**Spatial object tracking data**
━━━

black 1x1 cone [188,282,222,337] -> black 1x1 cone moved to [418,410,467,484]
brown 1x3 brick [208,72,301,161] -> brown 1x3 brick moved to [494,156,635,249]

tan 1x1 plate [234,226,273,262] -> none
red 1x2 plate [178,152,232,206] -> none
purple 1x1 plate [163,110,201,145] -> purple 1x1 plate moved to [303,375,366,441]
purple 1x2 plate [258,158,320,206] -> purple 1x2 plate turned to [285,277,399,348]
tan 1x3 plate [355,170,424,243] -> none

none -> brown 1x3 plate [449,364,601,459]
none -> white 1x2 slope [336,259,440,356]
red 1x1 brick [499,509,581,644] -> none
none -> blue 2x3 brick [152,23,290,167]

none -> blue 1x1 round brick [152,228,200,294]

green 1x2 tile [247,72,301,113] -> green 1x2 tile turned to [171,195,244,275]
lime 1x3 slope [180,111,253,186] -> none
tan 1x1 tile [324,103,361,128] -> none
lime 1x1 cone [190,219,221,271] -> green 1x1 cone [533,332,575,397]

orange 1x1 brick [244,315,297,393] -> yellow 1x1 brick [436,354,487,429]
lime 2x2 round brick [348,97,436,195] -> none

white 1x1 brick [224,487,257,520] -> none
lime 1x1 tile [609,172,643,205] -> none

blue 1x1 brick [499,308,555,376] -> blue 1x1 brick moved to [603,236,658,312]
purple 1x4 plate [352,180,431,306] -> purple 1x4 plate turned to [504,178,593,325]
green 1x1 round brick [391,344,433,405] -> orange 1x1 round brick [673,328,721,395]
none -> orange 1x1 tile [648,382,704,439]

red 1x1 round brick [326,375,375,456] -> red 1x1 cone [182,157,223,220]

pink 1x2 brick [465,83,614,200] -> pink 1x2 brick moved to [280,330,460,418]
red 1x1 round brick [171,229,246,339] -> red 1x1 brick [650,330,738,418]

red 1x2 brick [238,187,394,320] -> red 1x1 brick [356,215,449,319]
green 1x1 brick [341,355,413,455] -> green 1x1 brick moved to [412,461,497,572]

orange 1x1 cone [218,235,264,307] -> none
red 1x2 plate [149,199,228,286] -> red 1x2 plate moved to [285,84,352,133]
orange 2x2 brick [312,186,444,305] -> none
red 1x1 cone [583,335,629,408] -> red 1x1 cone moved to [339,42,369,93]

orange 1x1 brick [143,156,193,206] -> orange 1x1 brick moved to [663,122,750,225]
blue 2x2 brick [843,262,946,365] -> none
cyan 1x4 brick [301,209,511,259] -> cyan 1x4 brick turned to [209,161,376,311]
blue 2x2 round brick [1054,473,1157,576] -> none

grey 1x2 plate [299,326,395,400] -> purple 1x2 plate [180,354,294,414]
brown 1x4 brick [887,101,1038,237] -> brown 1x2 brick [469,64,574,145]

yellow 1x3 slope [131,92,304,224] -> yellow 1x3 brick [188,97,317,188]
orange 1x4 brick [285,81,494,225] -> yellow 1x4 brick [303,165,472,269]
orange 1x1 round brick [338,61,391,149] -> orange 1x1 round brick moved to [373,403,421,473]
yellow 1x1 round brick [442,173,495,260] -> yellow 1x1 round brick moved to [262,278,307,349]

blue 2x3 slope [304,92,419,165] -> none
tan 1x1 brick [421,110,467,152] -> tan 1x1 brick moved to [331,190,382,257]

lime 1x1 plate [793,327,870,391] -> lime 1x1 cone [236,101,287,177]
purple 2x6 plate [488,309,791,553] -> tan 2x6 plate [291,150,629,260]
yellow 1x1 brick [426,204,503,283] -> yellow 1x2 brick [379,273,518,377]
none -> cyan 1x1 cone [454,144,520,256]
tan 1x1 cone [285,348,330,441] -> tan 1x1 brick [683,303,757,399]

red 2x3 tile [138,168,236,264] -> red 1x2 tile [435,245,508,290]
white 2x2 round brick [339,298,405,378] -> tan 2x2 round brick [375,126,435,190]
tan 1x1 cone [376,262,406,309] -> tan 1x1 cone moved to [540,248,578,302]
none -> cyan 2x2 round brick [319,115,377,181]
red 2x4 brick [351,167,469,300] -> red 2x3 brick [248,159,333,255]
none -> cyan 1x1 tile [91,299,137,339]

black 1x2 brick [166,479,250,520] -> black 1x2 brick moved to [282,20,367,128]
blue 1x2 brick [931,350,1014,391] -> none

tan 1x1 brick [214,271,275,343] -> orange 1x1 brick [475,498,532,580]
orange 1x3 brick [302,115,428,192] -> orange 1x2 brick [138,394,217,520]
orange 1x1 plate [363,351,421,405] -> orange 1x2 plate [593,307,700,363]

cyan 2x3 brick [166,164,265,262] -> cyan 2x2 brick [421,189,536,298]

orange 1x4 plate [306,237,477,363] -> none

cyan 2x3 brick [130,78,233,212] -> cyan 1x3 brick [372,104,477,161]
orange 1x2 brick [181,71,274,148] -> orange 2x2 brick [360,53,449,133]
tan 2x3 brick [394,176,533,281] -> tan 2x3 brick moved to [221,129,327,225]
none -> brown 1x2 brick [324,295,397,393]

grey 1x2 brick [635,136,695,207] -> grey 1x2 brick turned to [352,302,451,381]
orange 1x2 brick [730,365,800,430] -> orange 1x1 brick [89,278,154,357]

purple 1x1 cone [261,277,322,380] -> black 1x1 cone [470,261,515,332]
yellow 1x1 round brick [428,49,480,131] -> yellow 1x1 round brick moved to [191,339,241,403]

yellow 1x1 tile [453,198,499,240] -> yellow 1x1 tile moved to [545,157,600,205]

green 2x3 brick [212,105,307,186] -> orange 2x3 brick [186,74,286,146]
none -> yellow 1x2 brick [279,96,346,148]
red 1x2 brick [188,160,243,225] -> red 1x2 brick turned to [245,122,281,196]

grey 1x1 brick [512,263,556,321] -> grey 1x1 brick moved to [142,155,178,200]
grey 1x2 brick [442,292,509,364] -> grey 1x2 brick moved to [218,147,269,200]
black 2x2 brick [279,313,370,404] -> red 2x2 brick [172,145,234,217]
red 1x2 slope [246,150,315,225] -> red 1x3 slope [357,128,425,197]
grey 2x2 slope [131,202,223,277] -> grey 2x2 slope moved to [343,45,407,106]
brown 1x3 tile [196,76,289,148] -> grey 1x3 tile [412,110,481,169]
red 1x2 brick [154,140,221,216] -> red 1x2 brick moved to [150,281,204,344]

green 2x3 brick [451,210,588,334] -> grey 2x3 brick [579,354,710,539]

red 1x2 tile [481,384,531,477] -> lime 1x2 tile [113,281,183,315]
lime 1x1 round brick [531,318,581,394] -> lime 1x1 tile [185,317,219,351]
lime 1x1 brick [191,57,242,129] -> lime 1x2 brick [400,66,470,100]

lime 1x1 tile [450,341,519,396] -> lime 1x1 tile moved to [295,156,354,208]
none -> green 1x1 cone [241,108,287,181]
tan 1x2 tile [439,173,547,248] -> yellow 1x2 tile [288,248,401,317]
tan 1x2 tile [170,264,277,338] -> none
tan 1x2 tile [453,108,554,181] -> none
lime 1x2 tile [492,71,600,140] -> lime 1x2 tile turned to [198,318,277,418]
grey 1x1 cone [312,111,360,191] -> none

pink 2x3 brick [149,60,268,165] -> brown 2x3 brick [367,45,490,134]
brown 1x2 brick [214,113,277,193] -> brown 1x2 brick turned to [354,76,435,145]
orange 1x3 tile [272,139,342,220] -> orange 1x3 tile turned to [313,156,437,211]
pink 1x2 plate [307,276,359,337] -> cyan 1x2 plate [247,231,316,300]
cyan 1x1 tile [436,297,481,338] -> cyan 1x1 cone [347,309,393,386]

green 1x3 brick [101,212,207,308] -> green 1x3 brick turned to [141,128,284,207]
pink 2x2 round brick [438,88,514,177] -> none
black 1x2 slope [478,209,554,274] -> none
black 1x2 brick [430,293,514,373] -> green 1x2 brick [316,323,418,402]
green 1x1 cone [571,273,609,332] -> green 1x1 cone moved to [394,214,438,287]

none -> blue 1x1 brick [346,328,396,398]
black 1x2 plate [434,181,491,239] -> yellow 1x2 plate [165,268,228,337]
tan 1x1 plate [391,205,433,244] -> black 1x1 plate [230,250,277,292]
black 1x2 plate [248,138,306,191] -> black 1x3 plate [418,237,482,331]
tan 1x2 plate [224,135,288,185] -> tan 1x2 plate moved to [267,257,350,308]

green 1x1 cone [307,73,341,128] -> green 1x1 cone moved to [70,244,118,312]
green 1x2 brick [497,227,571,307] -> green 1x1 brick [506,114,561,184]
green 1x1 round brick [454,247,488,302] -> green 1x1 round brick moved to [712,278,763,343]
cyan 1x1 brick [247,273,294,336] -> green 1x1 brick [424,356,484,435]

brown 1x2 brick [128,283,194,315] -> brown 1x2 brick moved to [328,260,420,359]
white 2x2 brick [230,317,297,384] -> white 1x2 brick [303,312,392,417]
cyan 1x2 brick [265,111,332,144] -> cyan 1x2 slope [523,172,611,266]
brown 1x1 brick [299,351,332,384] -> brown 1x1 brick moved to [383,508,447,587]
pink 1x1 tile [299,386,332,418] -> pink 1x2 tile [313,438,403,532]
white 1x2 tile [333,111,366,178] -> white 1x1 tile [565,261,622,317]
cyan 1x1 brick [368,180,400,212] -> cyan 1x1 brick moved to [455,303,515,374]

━━━

**WORK INSTRUCTIONS**
Search the data above and return each line in which "white" occurs.

**RESULT FOR THIS EXERCISE**
none -> white 1x2 slope [336,259,440,356]
white 1x1 brick [224,487,257,520] -> none
white 2x2 round brick [339,298,405,378] -> tan 2x2 round brick [375,126,435,190]
white 2x2 brick [230,317,297,384] -> white 1x2 brick [303,312,392,417]
white 1x2 tile [333,111,366,178] -> white 1x1 tile [565,261,622,317]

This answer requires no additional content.